BEGIN Raw data

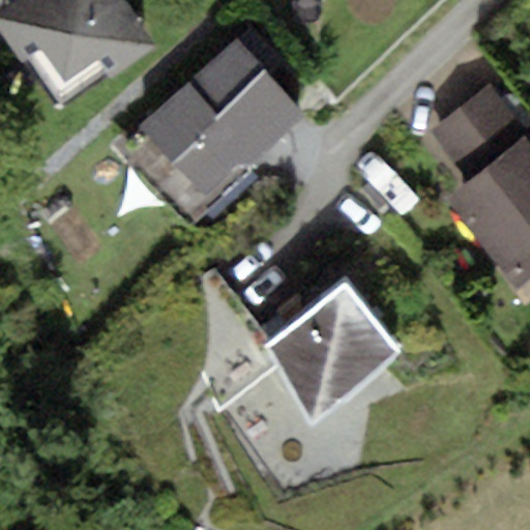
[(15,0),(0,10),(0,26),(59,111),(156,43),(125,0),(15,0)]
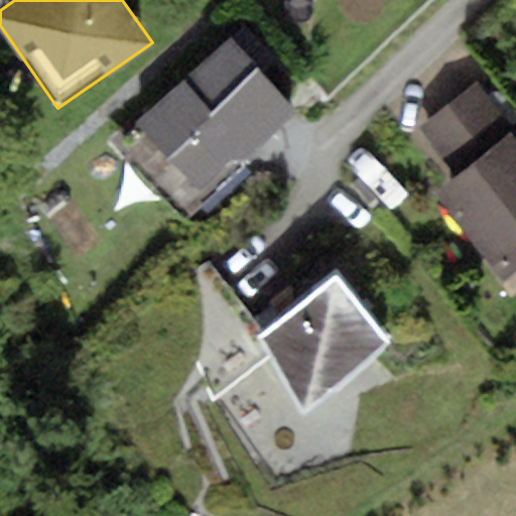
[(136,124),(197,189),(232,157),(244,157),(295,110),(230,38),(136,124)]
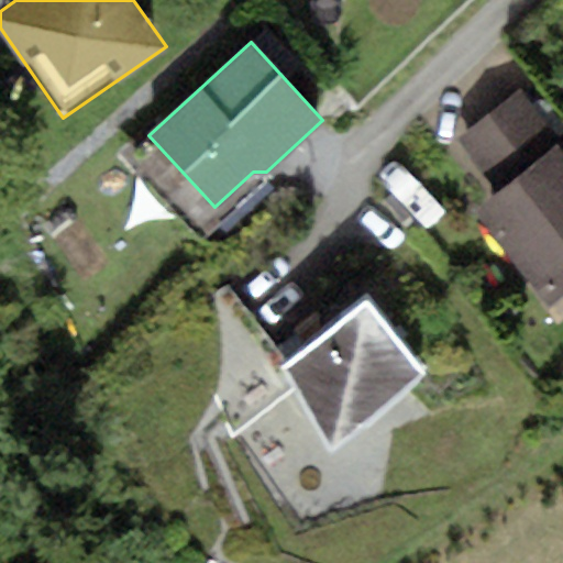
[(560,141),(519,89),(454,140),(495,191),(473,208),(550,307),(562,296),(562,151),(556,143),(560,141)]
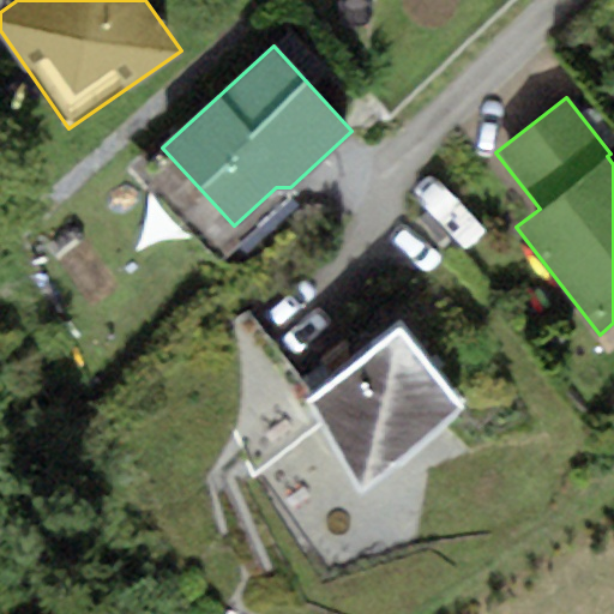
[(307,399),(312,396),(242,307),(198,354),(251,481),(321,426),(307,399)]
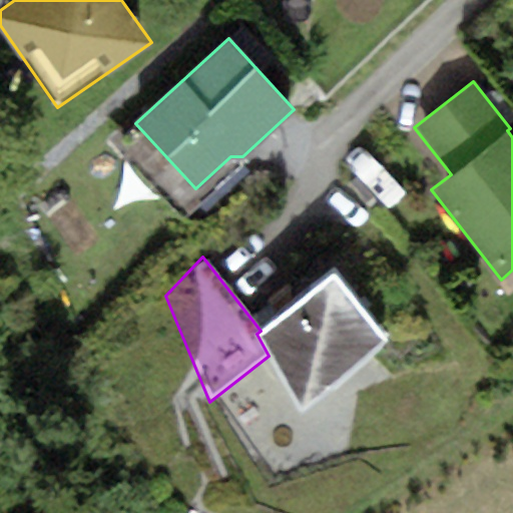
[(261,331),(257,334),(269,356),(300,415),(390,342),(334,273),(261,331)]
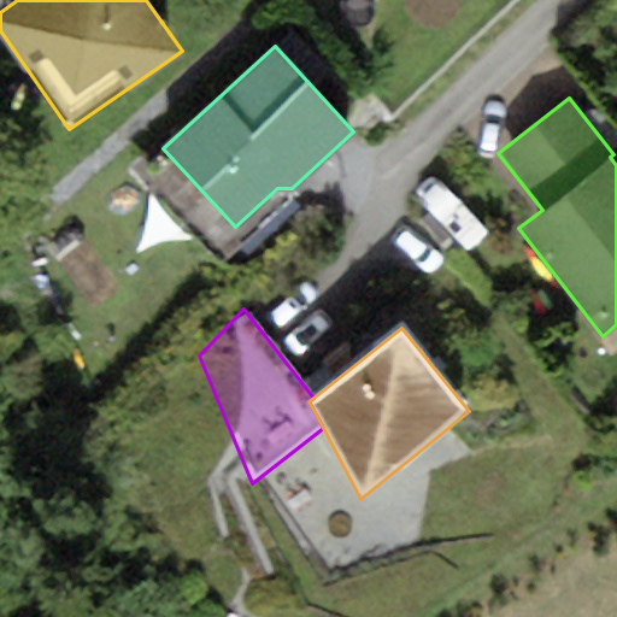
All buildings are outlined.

END Raw data
BEGIN Raw data

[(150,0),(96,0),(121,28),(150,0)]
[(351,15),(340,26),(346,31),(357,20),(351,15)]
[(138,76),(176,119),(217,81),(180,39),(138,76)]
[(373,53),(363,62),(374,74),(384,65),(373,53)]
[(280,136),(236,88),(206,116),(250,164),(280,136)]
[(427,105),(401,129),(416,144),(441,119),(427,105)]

END Raw data

What you are asked to do -
The lines above starting at the one that holds "[(15,0),(0,10),(0,26),(59,111),(156,43),(125,0),(15,0)]" and ending at the one that holds "All buildings are outlined." are to be written out exactly, ends included, and no pictures are to be copied.

Answer for this exercise -
[(15,0),(0,10),(0,26),(59,111),(156,43),(125,0),(15,0)]
[(136,124),(197,189),(232,157),(244,157),(295,110),(230,38),(136,124)]
[(560,141),(519,89),(454,140),(495,191),(473,208),(550,307),(562,296),(562,151),(556,143),(560,141)]
[(307,399),(312,396),(242,307),(198,354),(251,481),(321,426),(307,399)]
[(261,331),(257,334),(269,356),(300,415),(390,342),(334,273),(261,331)]
All buildings are outlined.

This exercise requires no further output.